> _INPUT DATA_:
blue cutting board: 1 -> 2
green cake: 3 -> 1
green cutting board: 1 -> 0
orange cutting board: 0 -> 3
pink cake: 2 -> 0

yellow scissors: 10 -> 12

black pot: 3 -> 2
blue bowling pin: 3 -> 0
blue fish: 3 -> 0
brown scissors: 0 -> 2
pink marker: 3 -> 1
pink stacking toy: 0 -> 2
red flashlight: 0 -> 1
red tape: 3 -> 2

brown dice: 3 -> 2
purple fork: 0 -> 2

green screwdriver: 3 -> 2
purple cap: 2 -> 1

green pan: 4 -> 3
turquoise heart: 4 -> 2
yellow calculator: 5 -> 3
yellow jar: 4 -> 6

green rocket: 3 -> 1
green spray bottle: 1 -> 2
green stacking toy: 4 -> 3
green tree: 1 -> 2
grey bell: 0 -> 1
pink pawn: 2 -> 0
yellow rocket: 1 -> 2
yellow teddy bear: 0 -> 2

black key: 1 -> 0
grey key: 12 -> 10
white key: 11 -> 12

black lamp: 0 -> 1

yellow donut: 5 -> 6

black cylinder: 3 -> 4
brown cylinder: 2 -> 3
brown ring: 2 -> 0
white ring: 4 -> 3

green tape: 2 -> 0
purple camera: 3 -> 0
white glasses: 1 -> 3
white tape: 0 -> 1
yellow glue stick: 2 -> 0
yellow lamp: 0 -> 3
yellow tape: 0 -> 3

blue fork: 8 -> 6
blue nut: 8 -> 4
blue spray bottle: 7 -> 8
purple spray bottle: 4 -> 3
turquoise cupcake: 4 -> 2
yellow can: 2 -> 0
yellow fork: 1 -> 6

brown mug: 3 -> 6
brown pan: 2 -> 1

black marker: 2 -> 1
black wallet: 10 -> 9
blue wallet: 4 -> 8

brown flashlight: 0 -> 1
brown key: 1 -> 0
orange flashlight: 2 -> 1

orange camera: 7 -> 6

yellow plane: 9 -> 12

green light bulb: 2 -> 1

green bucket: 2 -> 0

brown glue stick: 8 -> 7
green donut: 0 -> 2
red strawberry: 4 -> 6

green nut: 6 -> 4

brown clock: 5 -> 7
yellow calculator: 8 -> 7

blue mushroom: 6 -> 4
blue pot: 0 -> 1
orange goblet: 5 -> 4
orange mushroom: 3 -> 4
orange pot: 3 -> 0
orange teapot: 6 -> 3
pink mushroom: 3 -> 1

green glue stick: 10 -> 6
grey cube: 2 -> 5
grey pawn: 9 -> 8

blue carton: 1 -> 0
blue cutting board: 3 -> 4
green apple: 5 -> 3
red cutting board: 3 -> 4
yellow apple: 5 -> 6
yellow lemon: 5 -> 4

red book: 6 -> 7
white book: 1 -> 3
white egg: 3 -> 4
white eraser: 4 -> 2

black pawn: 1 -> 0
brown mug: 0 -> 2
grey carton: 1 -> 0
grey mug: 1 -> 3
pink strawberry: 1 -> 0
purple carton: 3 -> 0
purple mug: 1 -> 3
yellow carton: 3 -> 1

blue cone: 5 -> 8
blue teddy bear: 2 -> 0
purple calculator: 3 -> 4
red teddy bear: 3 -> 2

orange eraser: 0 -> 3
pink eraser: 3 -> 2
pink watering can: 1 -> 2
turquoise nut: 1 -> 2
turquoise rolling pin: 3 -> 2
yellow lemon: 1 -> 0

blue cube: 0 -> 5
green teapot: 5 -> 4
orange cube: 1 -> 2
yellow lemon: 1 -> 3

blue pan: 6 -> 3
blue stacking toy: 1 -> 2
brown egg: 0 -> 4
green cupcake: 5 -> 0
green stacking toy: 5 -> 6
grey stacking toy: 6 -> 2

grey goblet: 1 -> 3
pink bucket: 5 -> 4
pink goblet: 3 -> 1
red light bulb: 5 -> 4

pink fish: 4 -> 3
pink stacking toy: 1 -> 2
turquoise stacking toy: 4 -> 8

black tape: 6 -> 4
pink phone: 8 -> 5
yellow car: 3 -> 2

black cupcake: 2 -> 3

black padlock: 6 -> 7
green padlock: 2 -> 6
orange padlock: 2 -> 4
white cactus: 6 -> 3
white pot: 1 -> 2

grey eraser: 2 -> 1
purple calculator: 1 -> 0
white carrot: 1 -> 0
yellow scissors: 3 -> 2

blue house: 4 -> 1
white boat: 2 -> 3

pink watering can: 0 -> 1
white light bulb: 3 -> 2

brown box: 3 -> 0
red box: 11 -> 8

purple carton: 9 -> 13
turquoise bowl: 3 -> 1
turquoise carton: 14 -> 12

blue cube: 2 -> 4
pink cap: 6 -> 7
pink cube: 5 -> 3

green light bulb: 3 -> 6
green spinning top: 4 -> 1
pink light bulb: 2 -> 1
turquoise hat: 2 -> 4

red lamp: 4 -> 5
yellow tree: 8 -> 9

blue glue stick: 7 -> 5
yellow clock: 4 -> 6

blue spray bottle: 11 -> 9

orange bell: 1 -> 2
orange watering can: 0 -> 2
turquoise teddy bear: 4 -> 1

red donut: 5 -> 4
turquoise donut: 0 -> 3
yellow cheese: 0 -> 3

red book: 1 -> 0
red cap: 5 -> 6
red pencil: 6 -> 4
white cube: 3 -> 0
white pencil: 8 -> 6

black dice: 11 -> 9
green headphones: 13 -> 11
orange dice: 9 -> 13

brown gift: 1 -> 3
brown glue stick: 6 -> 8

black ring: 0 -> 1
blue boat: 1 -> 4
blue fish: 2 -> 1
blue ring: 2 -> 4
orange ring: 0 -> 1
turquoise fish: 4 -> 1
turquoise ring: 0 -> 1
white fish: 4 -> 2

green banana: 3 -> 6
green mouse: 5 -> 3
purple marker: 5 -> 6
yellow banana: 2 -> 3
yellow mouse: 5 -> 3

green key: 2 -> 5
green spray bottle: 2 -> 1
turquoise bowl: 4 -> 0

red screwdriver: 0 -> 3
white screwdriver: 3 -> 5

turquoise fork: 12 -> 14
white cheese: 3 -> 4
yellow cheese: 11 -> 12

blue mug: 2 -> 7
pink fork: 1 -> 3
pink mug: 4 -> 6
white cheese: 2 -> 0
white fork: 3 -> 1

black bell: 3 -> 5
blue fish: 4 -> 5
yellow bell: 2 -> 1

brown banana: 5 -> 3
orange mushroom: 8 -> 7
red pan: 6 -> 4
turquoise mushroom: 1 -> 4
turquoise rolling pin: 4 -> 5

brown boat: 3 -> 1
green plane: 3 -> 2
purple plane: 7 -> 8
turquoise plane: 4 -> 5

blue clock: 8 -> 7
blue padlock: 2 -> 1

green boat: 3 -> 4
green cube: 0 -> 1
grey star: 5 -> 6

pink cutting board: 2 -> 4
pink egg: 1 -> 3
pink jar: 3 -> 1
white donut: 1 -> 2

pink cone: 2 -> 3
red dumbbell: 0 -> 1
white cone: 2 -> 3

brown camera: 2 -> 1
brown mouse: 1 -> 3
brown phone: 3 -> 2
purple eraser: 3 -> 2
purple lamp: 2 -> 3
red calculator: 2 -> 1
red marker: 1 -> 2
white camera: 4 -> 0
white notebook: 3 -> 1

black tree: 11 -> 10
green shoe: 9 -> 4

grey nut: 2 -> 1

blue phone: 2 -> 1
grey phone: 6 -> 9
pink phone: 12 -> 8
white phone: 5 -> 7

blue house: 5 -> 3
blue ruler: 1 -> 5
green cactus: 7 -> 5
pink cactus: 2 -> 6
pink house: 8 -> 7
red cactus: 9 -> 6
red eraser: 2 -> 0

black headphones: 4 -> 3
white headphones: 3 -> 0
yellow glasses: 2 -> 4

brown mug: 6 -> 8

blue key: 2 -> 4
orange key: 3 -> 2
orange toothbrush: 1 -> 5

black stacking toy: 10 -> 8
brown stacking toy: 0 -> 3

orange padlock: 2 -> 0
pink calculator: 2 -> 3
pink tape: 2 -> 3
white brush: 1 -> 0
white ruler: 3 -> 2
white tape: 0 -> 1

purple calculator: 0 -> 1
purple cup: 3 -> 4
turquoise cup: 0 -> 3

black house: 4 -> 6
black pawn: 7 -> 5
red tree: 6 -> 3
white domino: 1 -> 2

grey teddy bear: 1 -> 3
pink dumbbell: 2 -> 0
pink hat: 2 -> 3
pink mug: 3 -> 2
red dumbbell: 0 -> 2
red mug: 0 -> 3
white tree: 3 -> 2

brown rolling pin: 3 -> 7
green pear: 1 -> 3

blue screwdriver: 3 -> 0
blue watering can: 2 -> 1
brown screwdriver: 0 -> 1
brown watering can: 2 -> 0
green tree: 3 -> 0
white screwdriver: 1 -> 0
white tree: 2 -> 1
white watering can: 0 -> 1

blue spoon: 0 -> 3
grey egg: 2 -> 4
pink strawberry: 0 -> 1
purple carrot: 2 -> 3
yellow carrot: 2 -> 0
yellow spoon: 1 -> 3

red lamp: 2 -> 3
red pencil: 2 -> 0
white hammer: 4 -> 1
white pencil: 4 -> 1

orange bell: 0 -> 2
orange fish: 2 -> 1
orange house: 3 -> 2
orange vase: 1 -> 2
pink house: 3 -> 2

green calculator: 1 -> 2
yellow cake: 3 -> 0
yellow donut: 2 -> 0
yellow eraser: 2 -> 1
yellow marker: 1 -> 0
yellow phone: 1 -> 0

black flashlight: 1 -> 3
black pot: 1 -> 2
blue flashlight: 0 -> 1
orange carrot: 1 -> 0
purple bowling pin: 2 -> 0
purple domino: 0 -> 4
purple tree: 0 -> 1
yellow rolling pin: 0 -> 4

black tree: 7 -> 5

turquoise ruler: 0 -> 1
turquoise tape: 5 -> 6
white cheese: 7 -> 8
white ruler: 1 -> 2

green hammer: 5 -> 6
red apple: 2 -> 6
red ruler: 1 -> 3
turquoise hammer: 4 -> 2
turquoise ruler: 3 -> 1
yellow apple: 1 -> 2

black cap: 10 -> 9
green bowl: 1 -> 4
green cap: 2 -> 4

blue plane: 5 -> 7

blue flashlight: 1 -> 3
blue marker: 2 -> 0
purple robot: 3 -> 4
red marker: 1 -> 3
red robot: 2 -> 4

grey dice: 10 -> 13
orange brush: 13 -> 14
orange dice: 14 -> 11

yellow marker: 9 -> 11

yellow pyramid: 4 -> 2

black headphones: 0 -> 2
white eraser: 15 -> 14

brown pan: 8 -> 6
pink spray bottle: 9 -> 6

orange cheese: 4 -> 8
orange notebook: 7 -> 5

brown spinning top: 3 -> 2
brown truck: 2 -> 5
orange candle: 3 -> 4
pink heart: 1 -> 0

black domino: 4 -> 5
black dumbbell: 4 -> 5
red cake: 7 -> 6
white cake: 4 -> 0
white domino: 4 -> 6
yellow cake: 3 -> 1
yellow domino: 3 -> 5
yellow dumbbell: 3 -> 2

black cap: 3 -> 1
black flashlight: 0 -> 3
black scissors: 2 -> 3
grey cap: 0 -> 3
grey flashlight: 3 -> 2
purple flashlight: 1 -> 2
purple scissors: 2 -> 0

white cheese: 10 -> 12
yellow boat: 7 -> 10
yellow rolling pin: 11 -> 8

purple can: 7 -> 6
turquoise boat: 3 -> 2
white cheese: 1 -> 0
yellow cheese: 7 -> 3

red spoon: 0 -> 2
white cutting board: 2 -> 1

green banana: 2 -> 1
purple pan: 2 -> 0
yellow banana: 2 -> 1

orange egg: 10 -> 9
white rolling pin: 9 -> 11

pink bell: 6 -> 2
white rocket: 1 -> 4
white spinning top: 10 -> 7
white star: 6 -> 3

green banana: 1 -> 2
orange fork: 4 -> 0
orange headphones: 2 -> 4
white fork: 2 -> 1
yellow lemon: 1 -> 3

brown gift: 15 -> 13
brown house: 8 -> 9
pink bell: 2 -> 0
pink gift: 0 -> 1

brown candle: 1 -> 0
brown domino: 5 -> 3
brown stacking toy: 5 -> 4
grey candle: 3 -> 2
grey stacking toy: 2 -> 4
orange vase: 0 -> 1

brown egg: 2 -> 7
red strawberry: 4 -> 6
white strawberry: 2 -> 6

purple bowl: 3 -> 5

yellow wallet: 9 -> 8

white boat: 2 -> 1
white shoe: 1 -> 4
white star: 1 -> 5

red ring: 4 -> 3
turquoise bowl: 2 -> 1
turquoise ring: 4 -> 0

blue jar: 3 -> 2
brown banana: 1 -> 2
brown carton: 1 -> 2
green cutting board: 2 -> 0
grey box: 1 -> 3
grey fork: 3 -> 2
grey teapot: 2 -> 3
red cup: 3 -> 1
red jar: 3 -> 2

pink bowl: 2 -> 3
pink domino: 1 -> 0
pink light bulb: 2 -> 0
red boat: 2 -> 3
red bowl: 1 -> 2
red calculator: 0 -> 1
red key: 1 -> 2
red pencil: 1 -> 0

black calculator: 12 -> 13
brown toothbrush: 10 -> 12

> _WHAT YOU HAVE TO DO_: Could you write out exactly the lines above, starting at the first one and ending with the line that has "pink marker: 3 -> 1"?

> _YOUR RESPONSE_:
blue cutting board: 1 -> 2
green cake: 3 -> 1
green cutting board: 1 -> 0
orange cutting board: 0 -> 3
pink cake: 2 -> 0

yellow scissors: 10 -> 12

black pot: 3 -> 2
blue bowling pin: 3 -> 0
blue fish: 3 -> 0
brown scissors: 0 -> 2
pink marker: 3 -> 1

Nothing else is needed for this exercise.